> Task item: Starting with the line that contains "C7: 150nF (AGND, EN_N) -> 150nF (AGND, VSW)" and ending with the final line of the data below, print those lines exactly and nothing else.

Version difference data
※

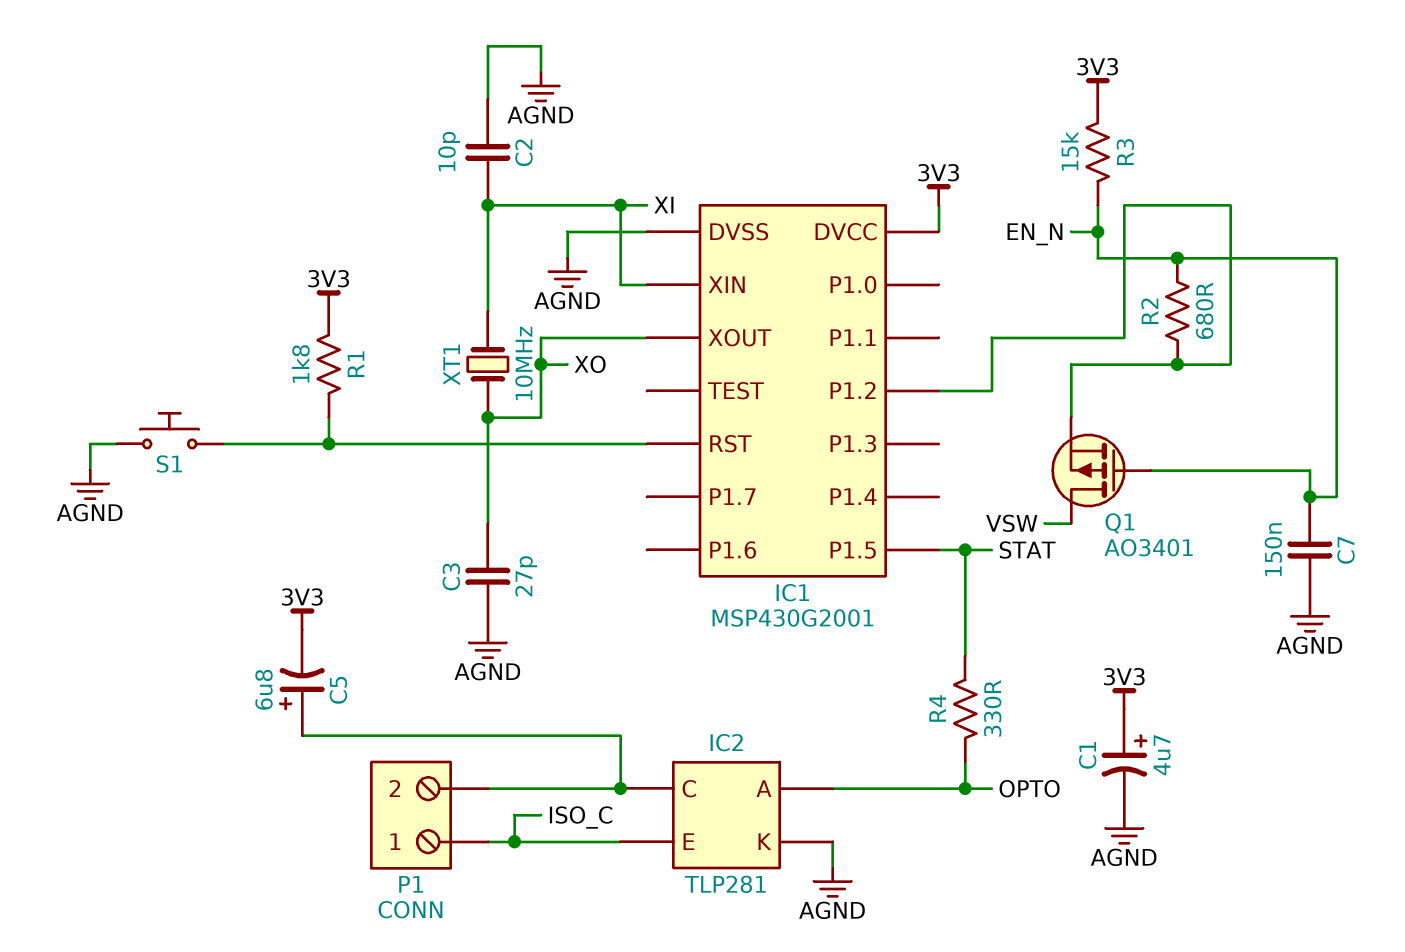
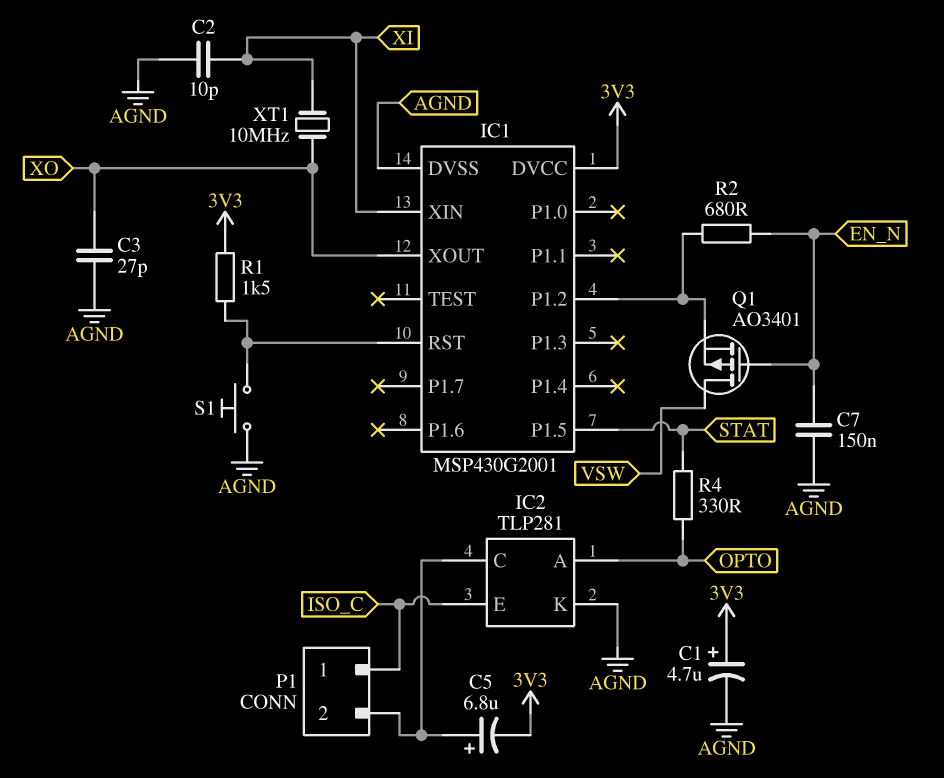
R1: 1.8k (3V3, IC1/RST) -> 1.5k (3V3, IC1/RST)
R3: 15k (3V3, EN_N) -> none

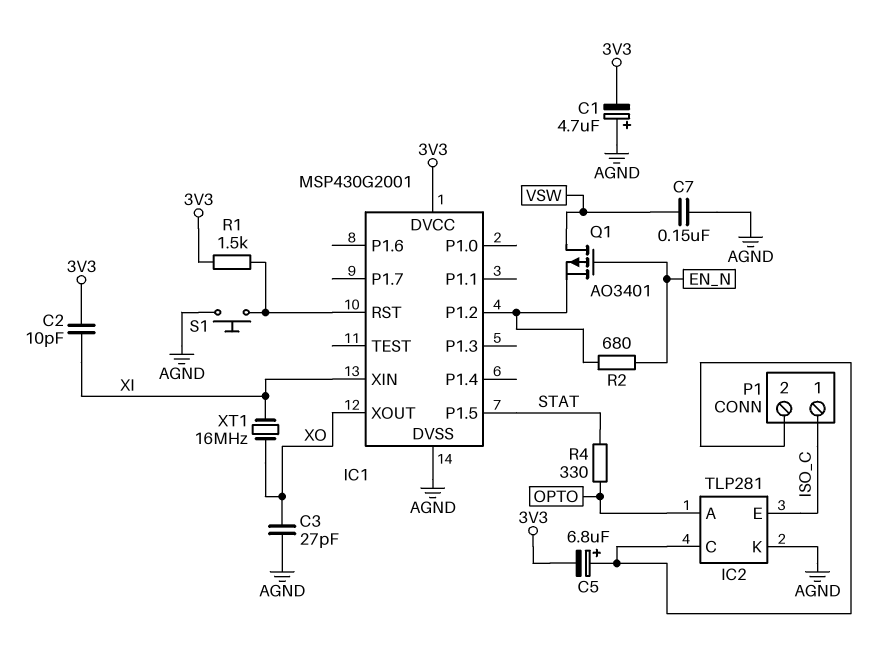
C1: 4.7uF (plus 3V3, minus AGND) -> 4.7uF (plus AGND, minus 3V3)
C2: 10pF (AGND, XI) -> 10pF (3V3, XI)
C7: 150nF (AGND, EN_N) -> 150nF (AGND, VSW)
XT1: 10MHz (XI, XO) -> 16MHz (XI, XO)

※

> Written answer:
C7: 150nF (AGND, EN_N) -> 150nF (AGND, VSW)
XT1: 10MHz (XI, XO) -> 16MHz (XI, XO)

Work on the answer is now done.